Coordinate-based object records
----

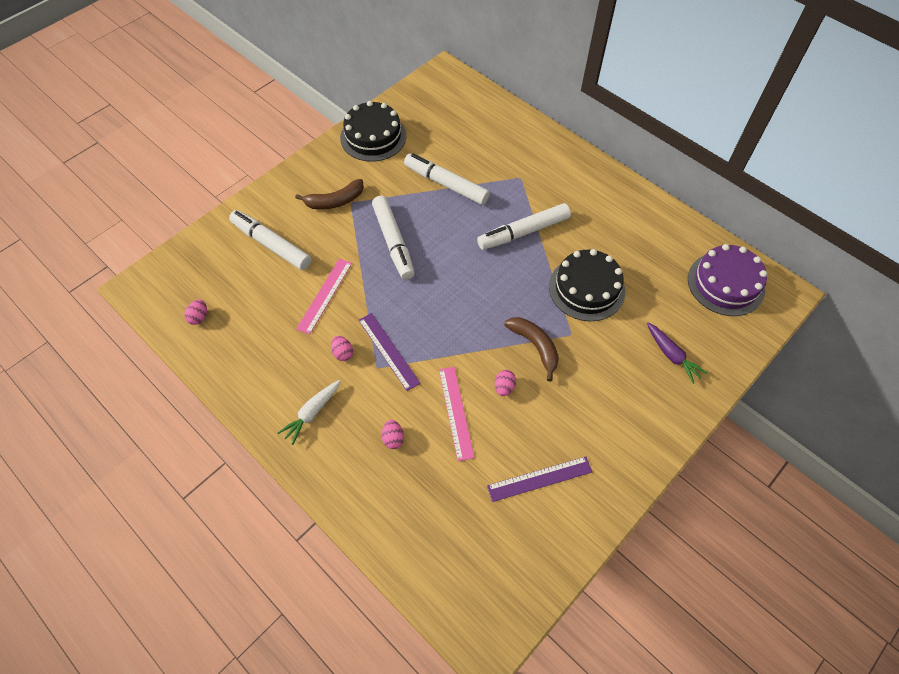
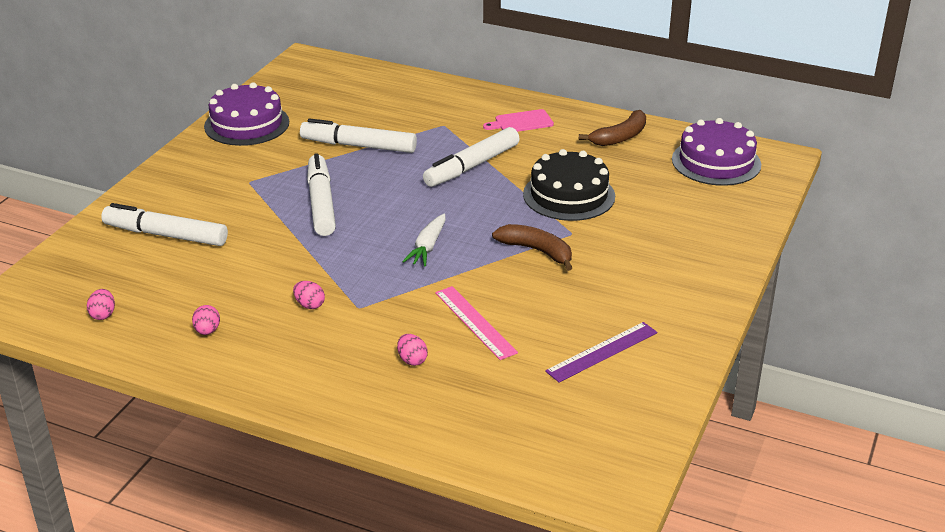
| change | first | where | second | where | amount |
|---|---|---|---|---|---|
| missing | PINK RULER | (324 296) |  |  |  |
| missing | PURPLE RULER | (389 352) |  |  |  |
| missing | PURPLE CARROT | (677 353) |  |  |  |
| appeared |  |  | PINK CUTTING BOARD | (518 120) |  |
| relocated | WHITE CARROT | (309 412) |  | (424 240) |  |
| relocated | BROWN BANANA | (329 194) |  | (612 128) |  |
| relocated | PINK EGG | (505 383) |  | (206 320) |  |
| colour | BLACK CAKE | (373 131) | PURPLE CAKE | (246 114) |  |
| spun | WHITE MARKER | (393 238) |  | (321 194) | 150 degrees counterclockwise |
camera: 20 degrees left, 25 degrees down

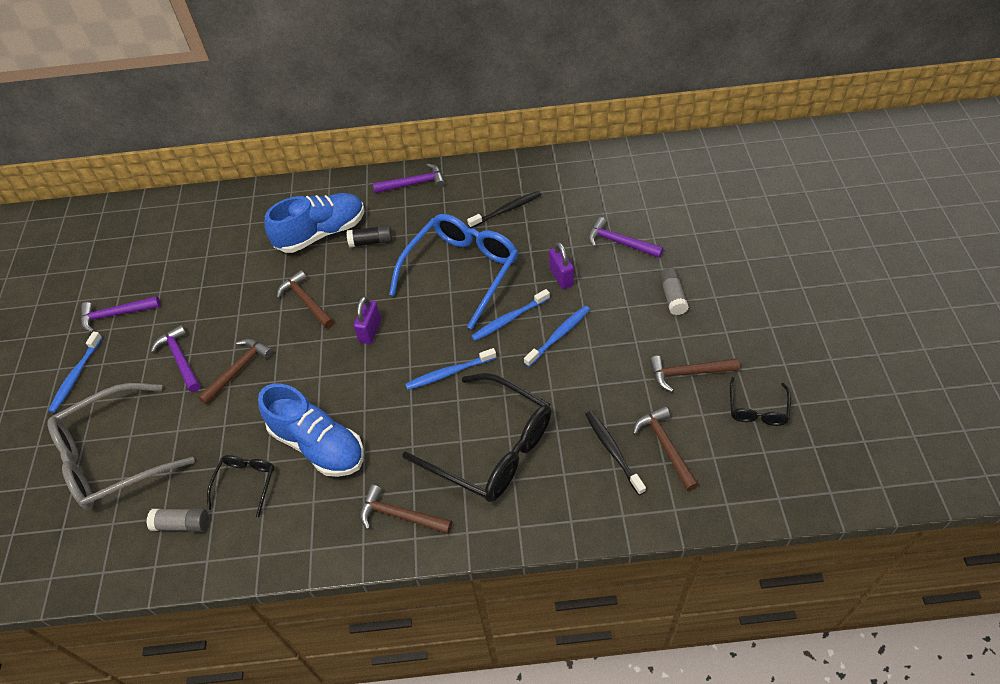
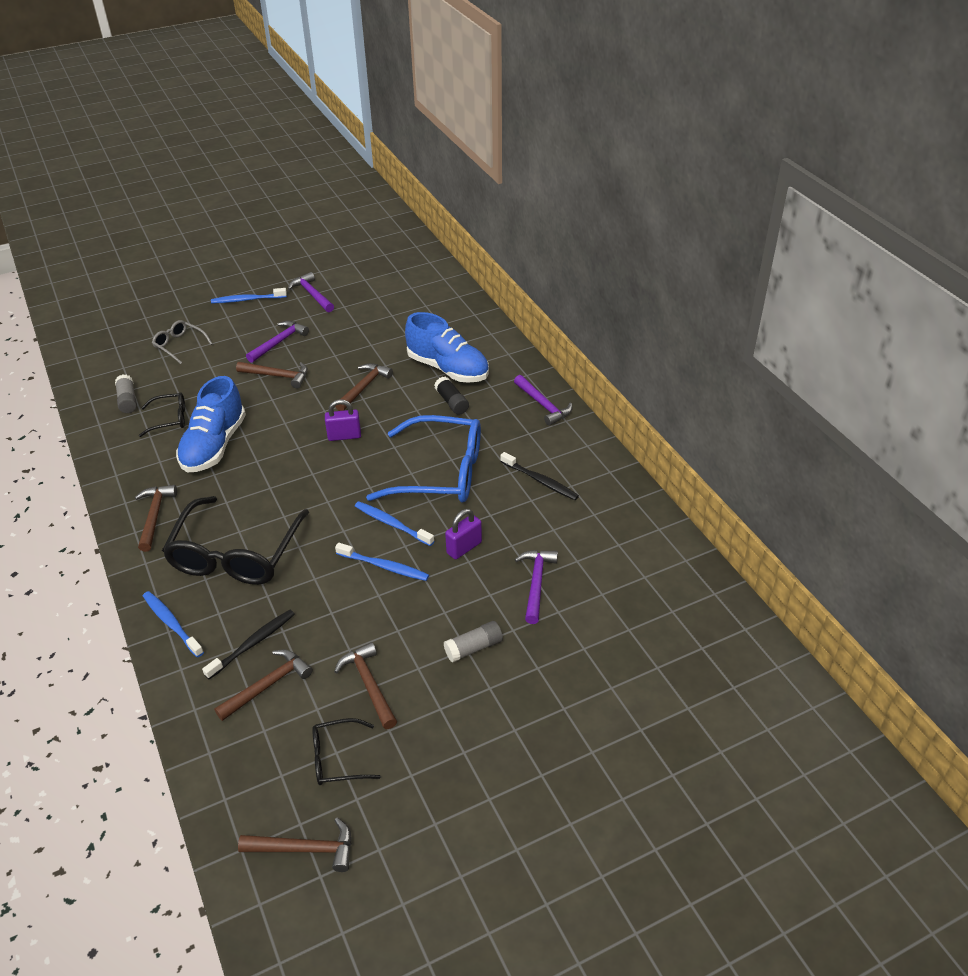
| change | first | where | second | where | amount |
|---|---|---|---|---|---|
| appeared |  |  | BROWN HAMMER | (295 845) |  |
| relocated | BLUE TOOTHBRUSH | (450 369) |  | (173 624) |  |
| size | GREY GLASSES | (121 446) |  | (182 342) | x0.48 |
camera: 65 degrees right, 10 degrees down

----

Transcribe each record exactly as it appears, but omit every picture.

| change | first | where | second | where | amount |
|---|---|---|---|---|---|
| missing | PINK RULER | (324 296) |  |  |  |
| missing | PURPLE RULER | (389 352) |  |  |  |
| missing | PURPLE CARROT | (677 353) |  |  |  |
| appeared |  |  | PINK CUTTING BOARD | (518 120) |  |
| relocated | WHITE CARROT | (309 412) |  | (424 240) |  |
| relocated | BROWN BANANA | (329 194) |  | (612 128) |  |
| relocated | PINK EGG | (505 383) |  | (206 320) |  |
| colour | BLACK CAKE | (373 131) | PURPLE CAKE | (246 114) |  |
| spun | WHITE MARKER | (393 238) |  | (321 194) | 150 degrees counterclockwise |
camera: 20 degrees left, 25 degrees down

| change | first | where | second | where | amount |
|---|---|---|---|---|---|
| appeared |  |  | BROWN HAMMER | (295 845) |  |
| relocated | BLUE TOOTHBRUSH | (450 369) |  | (173 624) |  |
| size | GREY GLASSES | (121 446) |  | (182 342) | x0.48 |
camera: 65 degrees right, 10 degrees down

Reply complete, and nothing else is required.